* What needs to be done *
Your answer should be the lines from the one containing "R14: 1.3k (3V3, GND) -> 1.3k (GND, IC2/in+)" through the final line below, copied exactly.

<<<<

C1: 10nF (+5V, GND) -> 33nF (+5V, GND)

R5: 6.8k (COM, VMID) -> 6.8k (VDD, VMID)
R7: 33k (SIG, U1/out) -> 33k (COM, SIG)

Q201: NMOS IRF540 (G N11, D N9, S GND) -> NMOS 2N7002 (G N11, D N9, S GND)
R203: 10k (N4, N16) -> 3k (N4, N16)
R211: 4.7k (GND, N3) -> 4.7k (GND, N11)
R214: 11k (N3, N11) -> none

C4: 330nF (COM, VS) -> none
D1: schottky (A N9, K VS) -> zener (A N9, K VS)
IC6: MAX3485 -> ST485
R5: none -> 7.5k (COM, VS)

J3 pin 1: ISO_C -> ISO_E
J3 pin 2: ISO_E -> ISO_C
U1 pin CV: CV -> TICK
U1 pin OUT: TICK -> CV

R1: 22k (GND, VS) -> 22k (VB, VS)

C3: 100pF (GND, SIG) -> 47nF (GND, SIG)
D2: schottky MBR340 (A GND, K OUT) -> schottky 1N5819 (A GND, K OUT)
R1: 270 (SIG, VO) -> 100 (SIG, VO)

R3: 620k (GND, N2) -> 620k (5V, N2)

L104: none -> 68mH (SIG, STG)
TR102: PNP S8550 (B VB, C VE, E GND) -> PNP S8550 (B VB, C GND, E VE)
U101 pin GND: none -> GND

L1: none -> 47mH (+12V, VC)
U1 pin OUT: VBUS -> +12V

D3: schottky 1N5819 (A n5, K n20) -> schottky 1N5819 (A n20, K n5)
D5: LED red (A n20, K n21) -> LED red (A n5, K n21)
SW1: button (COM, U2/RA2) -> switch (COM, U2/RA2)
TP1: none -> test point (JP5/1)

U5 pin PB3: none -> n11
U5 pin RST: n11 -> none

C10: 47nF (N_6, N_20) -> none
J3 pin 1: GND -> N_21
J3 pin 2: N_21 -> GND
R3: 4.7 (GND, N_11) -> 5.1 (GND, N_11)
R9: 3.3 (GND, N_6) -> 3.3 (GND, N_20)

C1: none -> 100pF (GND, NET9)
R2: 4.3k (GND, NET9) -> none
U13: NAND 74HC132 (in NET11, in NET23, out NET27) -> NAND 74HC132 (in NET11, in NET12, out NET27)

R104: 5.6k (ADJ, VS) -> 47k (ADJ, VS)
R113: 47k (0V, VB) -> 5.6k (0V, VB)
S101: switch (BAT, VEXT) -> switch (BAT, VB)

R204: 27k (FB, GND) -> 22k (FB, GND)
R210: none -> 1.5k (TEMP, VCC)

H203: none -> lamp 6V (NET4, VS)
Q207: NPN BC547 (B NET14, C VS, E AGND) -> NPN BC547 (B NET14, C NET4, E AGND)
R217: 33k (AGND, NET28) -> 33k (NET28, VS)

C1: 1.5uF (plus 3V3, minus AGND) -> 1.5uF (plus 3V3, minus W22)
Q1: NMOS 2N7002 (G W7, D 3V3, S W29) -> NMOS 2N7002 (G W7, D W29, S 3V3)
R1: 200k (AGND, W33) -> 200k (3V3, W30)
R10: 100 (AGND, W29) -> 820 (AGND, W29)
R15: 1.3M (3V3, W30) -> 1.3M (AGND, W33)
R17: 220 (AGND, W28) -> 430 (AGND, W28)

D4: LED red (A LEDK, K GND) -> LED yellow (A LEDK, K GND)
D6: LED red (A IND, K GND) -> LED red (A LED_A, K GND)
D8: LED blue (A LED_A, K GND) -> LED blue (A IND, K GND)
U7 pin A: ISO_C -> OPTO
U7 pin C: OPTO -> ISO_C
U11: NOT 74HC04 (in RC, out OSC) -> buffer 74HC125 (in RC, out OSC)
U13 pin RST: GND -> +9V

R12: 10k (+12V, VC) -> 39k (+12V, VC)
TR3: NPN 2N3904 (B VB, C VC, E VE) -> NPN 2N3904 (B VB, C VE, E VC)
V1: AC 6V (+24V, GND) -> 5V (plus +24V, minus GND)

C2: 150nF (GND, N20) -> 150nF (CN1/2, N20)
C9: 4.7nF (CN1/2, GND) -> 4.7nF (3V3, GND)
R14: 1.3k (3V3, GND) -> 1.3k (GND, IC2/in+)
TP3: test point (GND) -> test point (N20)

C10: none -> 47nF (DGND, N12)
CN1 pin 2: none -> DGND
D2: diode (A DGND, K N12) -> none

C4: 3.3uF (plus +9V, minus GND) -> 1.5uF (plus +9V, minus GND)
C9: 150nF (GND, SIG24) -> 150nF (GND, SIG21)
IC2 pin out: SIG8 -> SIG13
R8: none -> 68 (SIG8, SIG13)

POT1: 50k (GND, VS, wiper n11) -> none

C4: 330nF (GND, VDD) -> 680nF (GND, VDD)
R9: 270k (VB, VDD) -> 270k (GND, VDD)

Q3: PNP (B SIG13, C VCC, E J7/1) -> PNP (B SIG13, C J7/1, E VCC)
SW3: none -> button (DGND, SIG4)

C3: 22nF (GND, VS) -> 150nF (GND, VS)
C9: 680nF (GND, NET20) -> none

>>>>

* Task response *
R14: 1.3k (3V3, GND) -> 1.3k (GND, IC2/in+)
TP3: test point (GND) -> test point (N20)

C10: none -> 47nF (DGND, N12)
CN1 pin 2: none -> DGND
D2: diode (A DGND, K N12) -> none

C4: 3.3uF (plus +9V, minus GND) -> 1.5uF (plus +9V, minus GND)
C9: 150nF (GND, SIG24) -> 150nF (GND, SIG21)
IC2 pin out: SIG8 -> SIG13
R8: none -> 68 (SIG8, SIG13)

POT1: 50k (GND, VS, wiper n11) -> none

C4: 330nF (GND, VDD) -> 680nF (GND, VDD)
R9: 270k (VB, VDD) -> 270k (GND, VDD)

Q3: PNP (B SIG13, C VCC, E J7/1) -> PNP (B SIG13, C J7/1, E VCC)
SW3: none -> button (DGND, SIG4)

C3: 22nF (GND, VS) -> 150nF (GND, VS)
C9: 680nF (GND, NET20) -> none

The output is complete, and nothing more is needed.